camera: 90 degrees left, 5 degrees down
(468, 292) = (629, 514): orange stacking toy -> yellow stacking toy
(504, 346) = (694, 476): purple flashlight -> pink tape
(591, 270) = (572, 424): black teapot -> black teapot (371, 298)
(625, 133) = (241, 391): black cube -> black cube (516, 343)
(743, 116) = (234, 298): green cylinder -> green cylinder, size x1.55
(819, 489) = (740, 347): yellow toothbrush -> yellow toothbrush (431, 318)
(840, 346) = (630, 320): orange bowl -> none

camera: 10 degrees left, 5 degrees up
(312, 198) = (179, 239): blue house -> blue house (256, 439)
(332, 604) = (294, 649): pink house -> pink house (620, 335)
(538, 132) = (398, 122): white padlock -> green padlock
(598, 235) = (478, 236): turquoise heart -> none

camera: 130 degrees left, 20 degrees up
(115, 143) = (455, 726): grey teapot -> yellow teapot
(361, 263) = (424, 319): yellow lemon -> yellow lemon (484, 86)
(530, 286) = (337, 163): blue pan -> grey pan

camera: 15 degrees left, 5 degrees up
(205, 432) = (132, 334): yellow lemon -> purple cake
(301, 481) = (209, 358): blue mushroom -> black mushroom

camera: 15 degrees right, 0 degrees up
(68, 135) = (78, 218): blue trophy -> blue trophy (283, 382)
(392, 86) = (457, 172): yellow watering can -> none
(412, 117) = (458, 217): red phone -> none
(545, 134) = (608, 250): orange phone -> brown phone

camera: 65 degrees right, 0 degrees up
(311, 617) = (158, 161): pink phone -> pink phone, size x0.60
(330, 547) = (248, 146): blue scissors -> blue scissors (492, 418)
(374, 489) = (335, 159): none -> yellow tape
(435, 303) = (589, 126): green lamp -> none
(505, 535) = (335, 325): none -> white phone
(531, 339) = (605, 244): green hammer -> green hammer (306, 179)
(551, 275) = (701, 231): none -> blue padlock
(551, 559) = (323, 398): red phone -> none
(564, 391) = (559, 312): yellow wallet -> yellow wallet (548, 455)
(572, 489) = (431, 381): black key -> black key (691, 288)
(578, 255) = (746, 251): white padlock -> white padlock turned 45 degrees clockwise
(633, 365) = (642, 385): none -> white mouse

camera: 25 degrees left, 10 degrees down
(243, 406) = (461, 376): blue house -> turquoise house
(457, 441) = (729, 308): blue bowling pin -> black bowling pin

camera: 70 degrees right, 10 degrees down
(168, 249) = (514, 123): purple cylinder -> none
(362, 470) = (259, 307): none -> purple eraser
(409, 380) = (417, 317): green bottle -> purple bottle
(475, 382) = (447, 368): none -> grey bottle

________________________________________

**Task brief**. Determine how many lines in the preceding records include the word "camera". The answer is that number alone.

**Result of this task**. 8